● REQUIRED ACTION: Pick each line containing the word "none" out of the data below.

● Scene images with change listings:
=-=-=-=-=

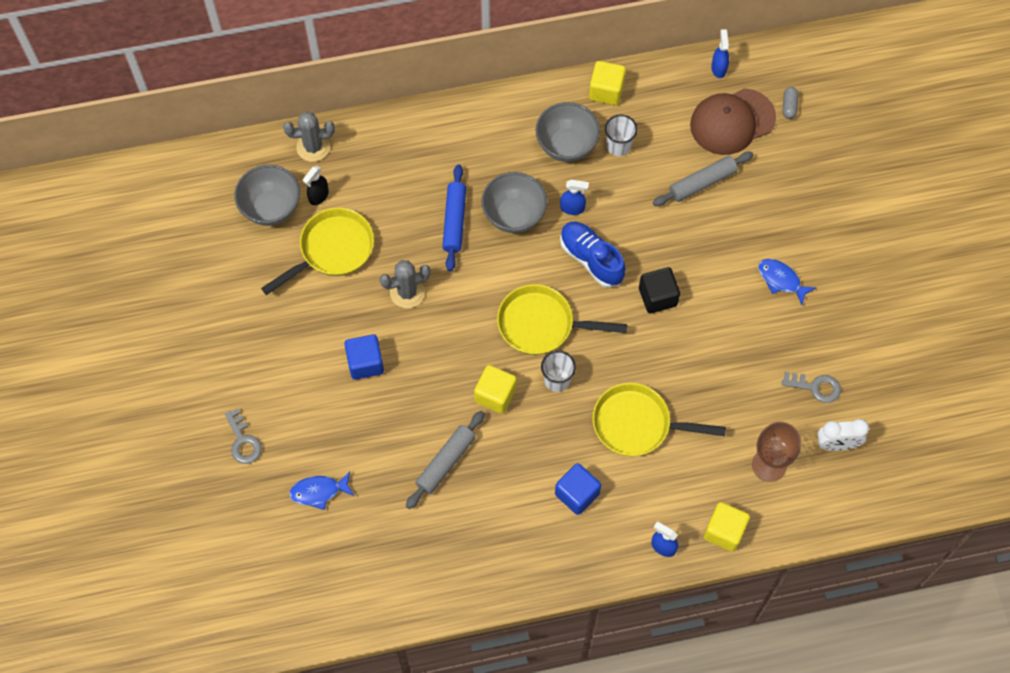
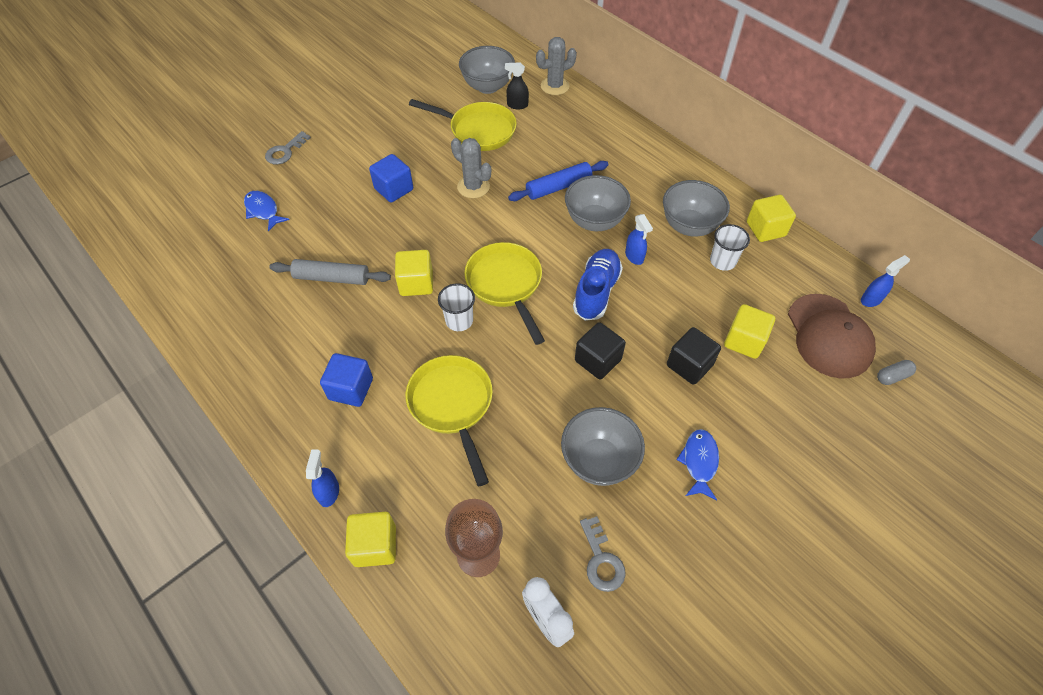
camera: 60 degrees right, 10 degrees down
grey cactus [283,111,335,162] -> grey cactus turned 75 degrees counterclockwise [536,37,577,95]
grey rolling pin [653,152,754,206] -> yellow cube [724,304,775,359]
brown cap [690,88,776,155] -> brown cap turned 135 degrees counterclockwise [788,294,876,379]
none -> grey bowl [561,407,645,486]
none -> black cube [667,327,721,385]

=-=-=-=-=

● YOUR SOLUTION:
none -> grey bowl [561,407,645,486]
none -> black cube [667,327,721,385]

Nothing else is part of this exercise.